• EXERCISE REQUIREMENTS:
Output only the lines below from the one containing "camera: 10 degrees right, 0 degrees up" to the one containing "none -> brown plane [91,240,166,299]", exactly as written, both ends kept.

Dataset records

════════════════

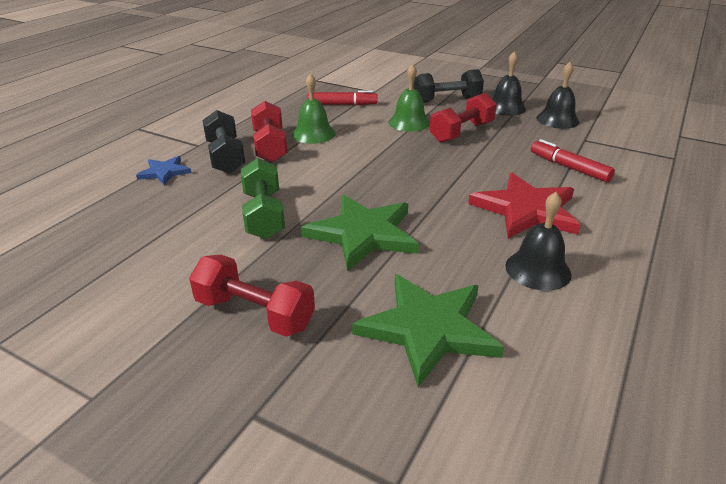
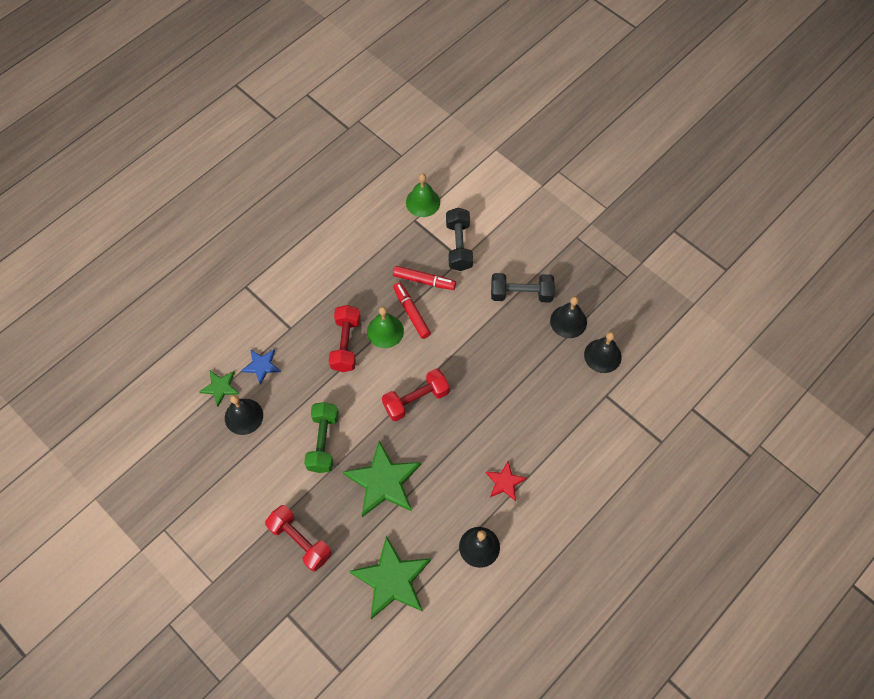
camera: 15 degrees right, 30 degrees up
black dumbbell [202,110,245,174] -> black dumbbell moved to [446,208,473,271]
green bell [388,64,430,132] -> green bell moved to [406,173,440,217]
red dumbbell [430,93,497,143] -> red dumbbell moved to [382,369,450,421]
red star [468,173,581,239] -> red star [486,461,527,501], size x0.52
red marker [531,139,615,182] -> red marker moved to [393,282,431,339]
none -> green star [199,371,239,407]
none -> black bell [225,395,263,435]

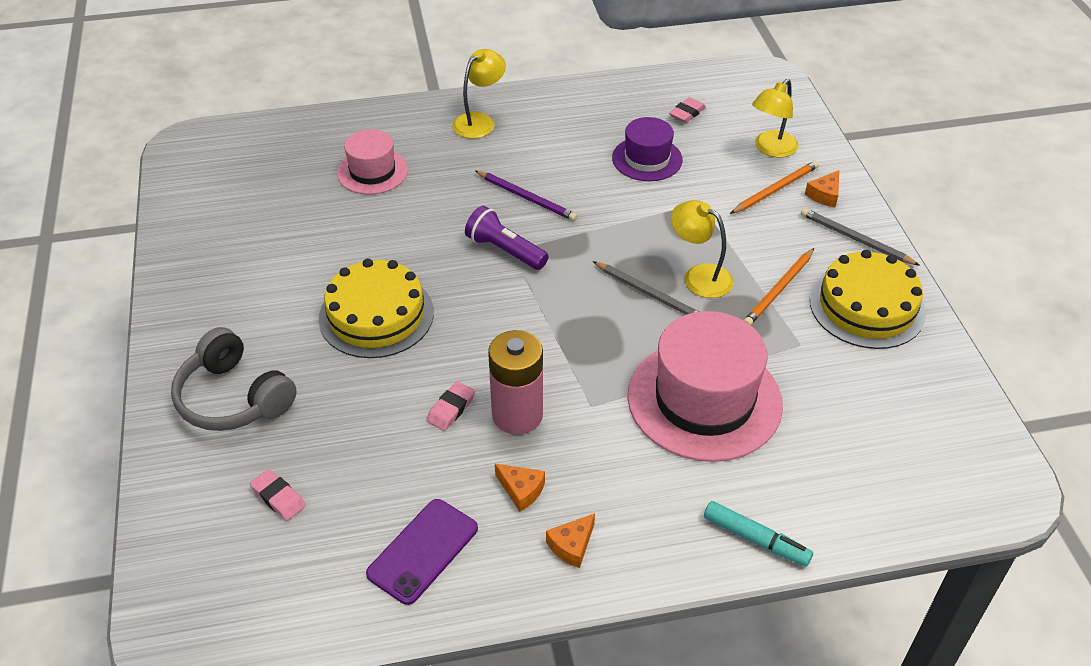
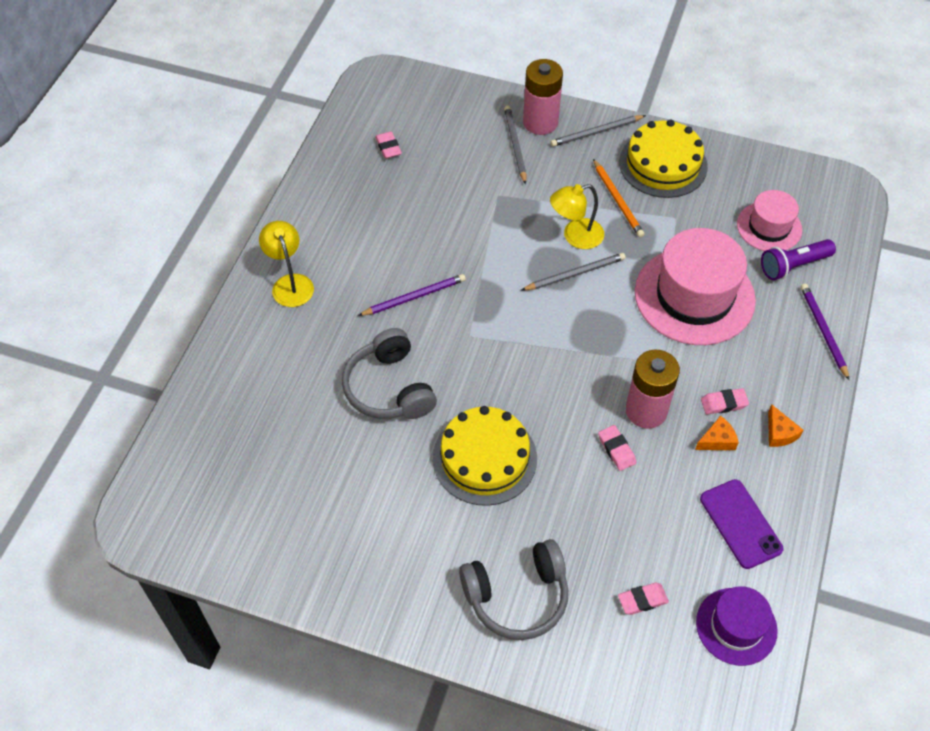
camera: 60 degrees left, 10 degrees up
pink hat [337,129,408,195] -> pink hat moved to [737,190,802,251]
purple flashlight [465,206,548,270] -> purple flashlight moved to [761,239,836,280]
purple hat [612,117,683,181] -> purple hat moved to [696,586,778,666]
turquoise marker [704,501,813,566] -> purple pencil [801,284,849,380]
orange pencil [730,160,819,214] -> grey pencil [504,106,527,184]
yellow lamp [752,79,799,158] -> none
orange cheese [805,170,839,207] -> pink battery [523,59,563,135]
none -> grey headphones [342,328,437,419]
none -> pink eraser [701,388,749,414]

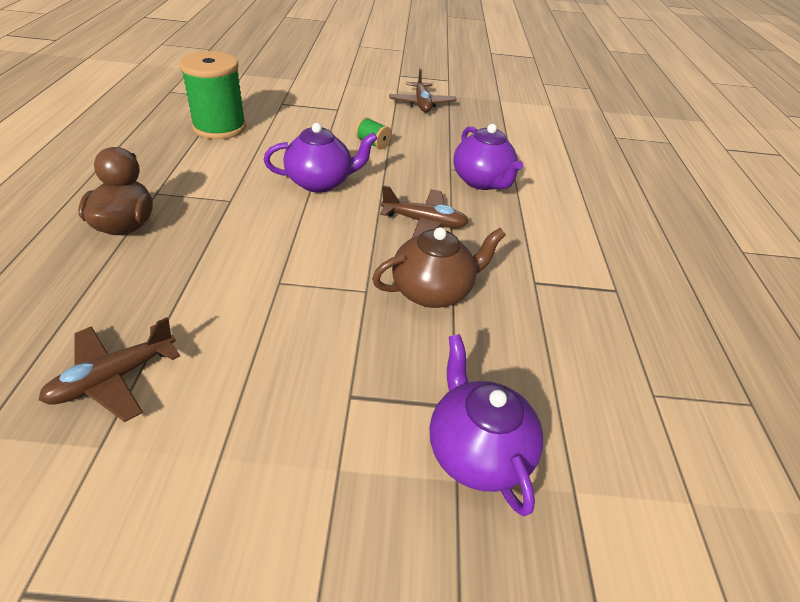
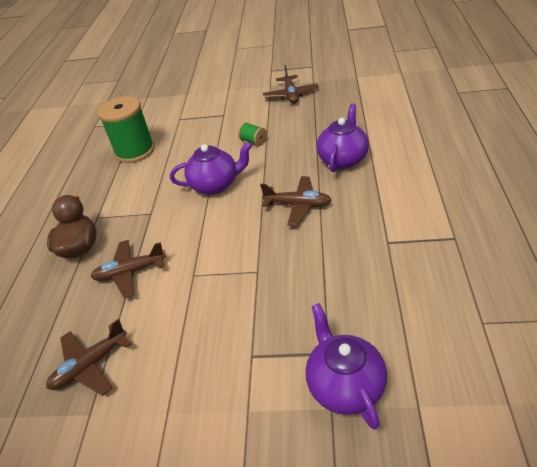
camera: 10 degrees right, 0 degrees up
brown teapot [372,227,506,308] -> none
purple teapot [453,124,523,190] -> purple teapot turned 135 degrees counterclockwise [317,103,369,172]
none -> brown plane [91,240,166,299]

════════════════

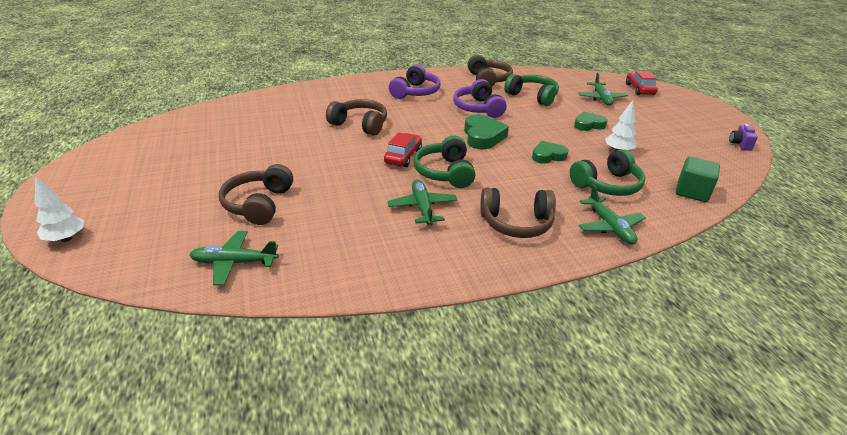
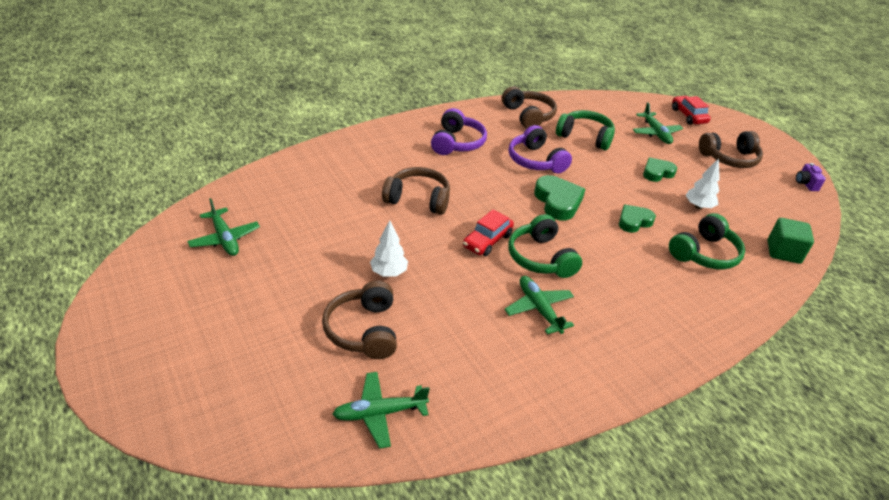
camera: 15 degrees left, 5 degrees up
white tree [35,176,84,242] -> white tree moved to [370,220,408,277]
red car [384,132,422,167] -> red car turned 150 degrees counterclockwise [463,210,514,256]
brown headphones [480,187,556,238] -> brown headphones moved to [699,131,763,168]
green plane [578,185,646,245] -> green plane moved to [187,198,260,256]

════════════════

• REPLY TO THE TASK:
camera: 10 degrees right, 0 degrees up
brown teapot [372,227,506,308] -> none
purple teapot [453,124,523,190] -> purple teapot turned 135 degrees counterclockwise [317,103,369,172]
none -> brown plane [91,240,166,299]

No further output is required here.